◆ What you will do:
Output, word for word, the lines of this listing that fall between the line with "R104: none -> 18k (COM, OUT2)" and the line with "R101: 1.5k (BASE, FAN) -> 6.2k (BASE, FAN)", counting both of those lines, and no others.
--------
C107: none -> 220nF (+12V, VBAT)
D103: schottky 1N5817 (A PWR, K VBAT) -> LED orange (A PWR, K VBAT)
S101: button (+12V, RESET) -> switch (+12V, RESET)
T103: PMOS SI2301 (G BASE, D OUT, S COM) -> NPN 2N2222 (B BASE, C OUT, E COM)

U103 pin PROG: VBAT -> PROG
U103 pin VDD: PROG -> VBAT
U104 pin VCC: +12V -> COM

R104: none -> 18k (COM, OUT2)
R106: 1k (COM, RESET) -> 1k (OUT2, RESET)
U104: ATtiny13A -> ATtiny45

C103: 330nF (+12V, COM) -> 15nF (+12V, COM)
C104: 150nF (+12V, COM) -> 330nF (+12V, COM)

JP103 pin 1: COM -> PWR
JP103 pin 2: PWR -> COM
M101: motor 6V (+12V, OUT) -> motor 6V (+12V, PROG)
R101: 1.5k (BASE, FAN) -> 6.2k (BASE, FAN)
--------
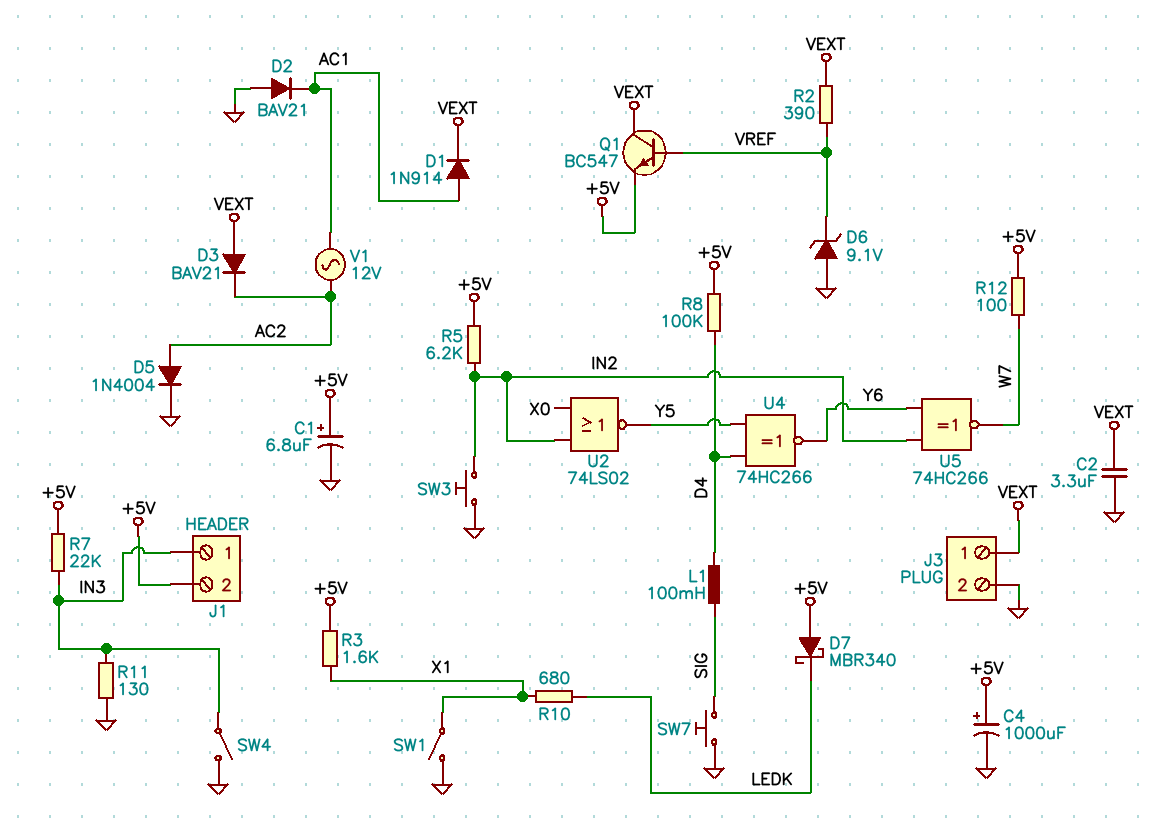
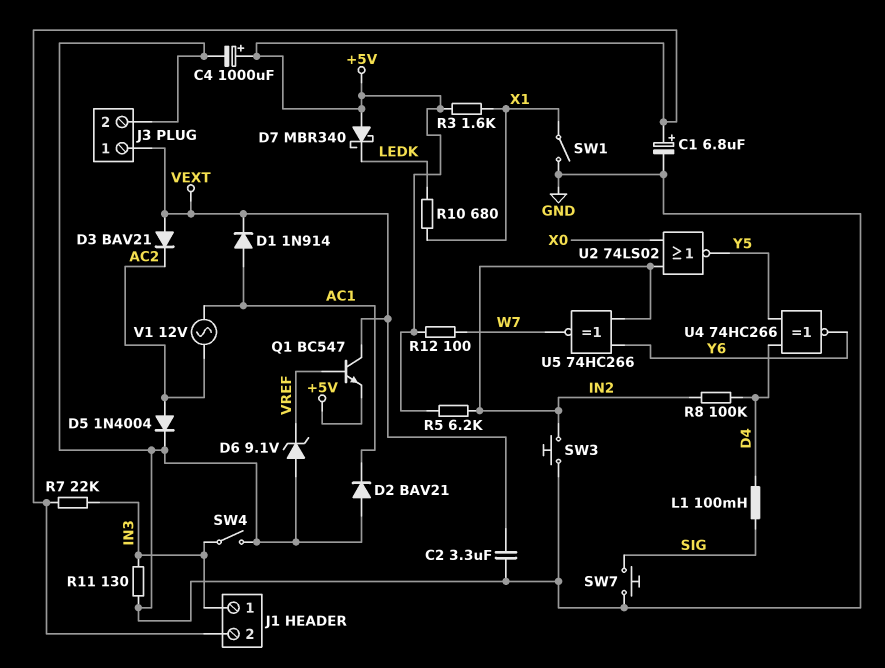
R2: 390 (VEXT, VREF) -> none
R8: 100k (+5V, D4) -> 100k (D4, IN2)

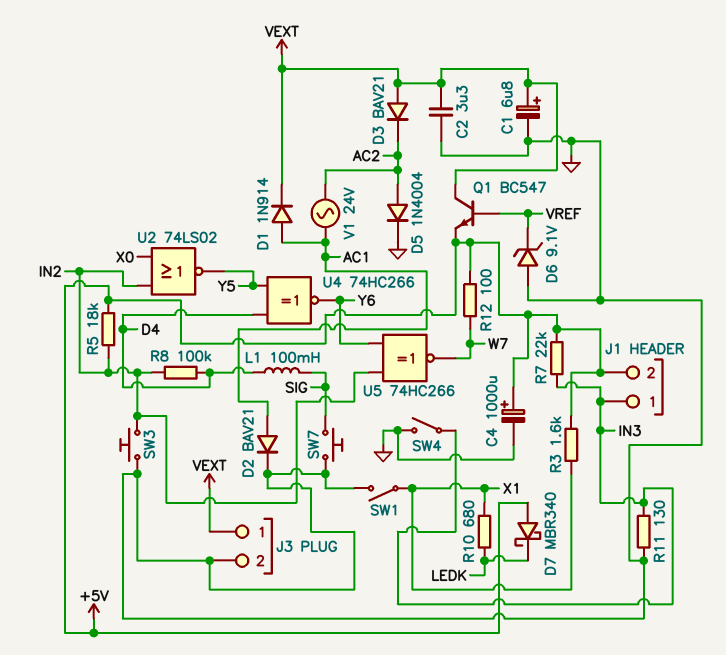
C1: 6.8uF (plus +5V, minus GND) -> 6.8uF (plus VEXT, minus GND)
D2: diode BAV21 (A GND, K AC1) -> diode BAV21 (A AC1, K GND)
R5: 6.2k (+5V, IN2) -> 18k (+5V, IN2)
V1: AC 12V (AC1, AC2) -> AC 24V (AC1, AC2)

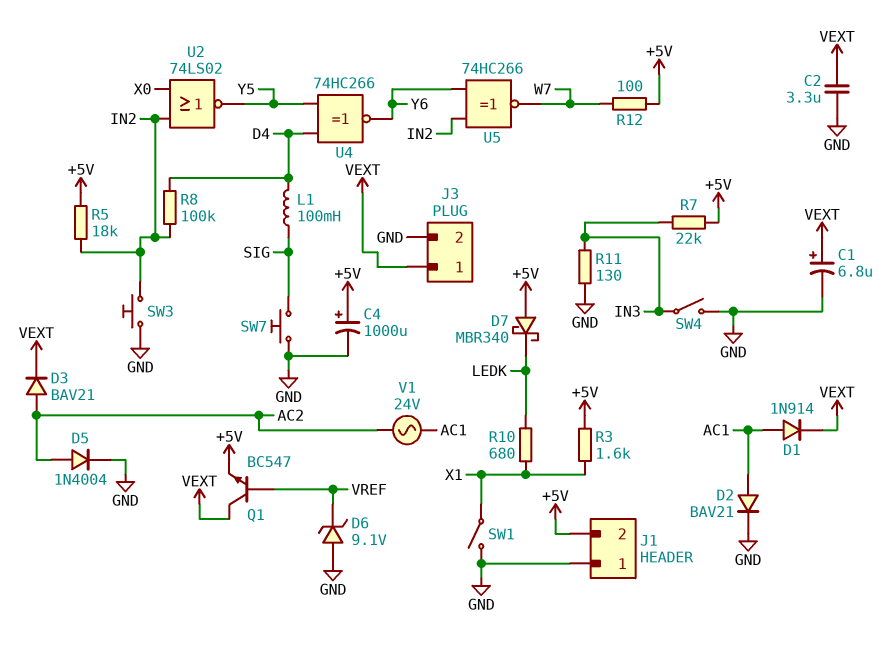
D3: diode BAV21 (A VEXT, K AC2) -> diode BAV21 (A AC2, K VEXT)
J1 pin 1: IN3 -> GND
--------
◆ Reply to the exercise:
R104: none -> 18k (COM, OUT2)
R106: 1k (COM, RESET) -> 1k (OUT2, RESET)
U104: ATtiny13A -> ATtiny45

C103: 330nF (+12V, COM) -> 15nF (+12V, COM)
C104: 150nF (+12V, COM) -> 330nF (+12V, COM)

JP103 pin 1: COM -> PWR
JP103 pin 2: PWR -> COM
M101: motor 6V (+12V, OUT) -> motor 6V (+12V, PROG)
R101: 1.5k (BASE, FAN) -> 6.2k (BASE, FAN)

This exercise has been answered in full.